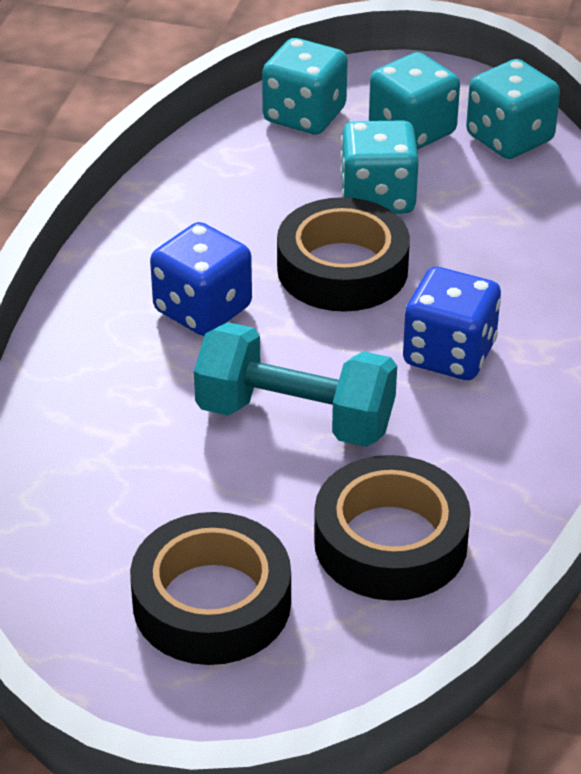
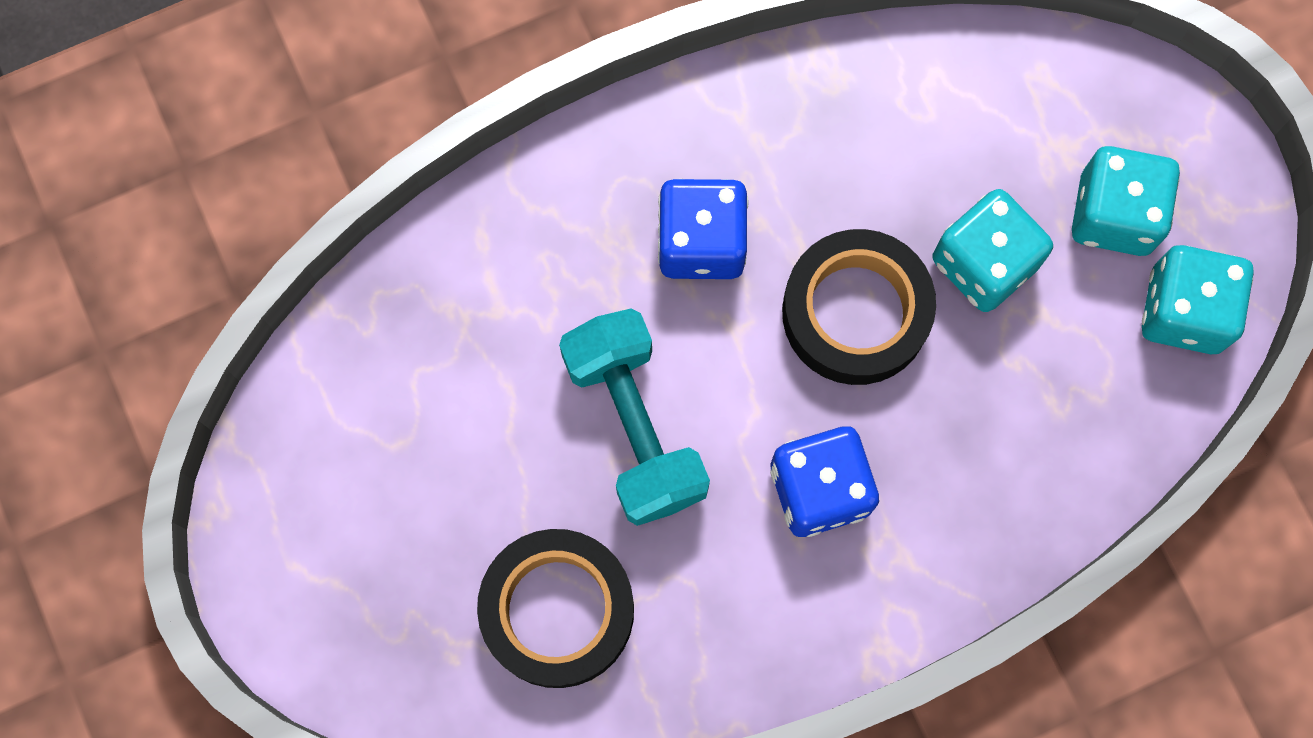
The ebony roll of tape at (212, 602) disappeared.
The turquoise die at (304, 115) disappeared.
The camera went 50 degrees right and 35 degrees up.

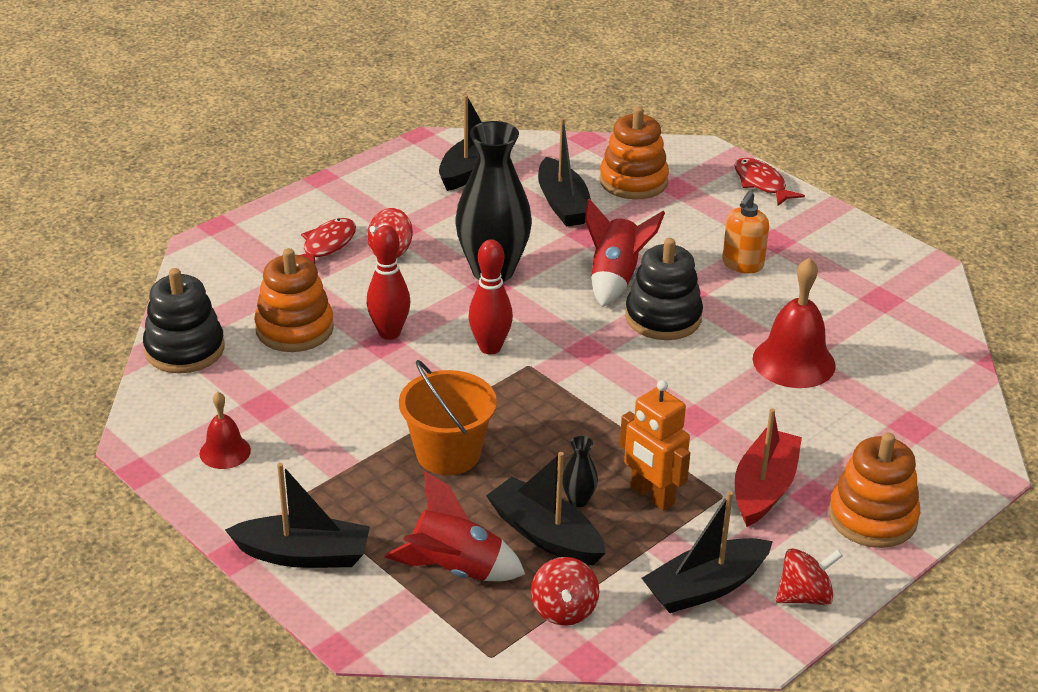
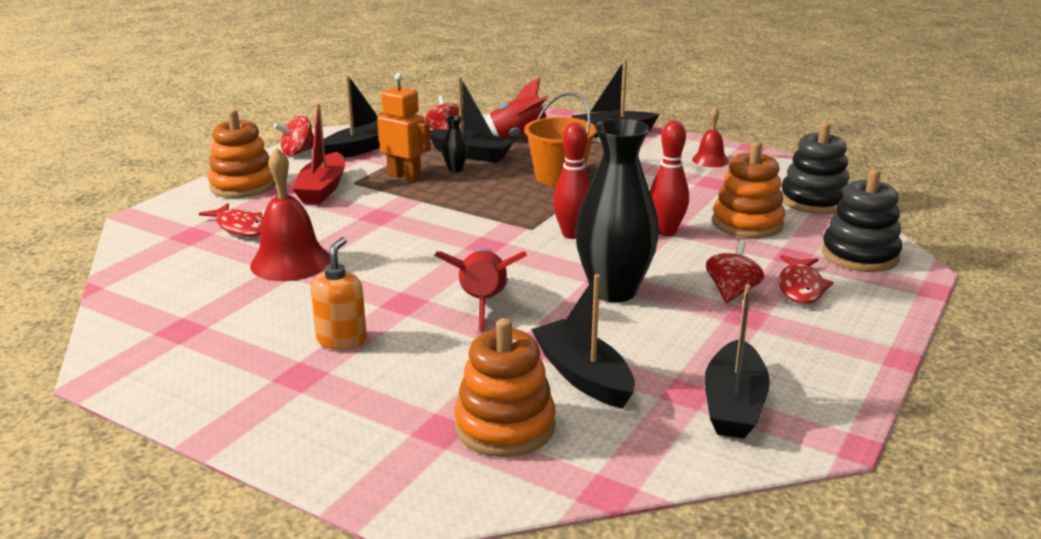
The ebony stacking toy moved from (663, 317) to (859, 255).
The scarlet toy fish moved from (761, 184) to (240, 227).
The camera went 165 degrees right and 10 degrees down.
★ ★ ★ ★
Once you reach the line containing "The ebony stacking", output that line and each one after it exactly, ending with the final line of the listing and adding nothing else.

The ebony stacking toy moved from (663, 317) to (859, 255).
The scarlet toy fish moved from (761, 184) to (240, 227).
The camera went 165 degrees right and 10 degrees down.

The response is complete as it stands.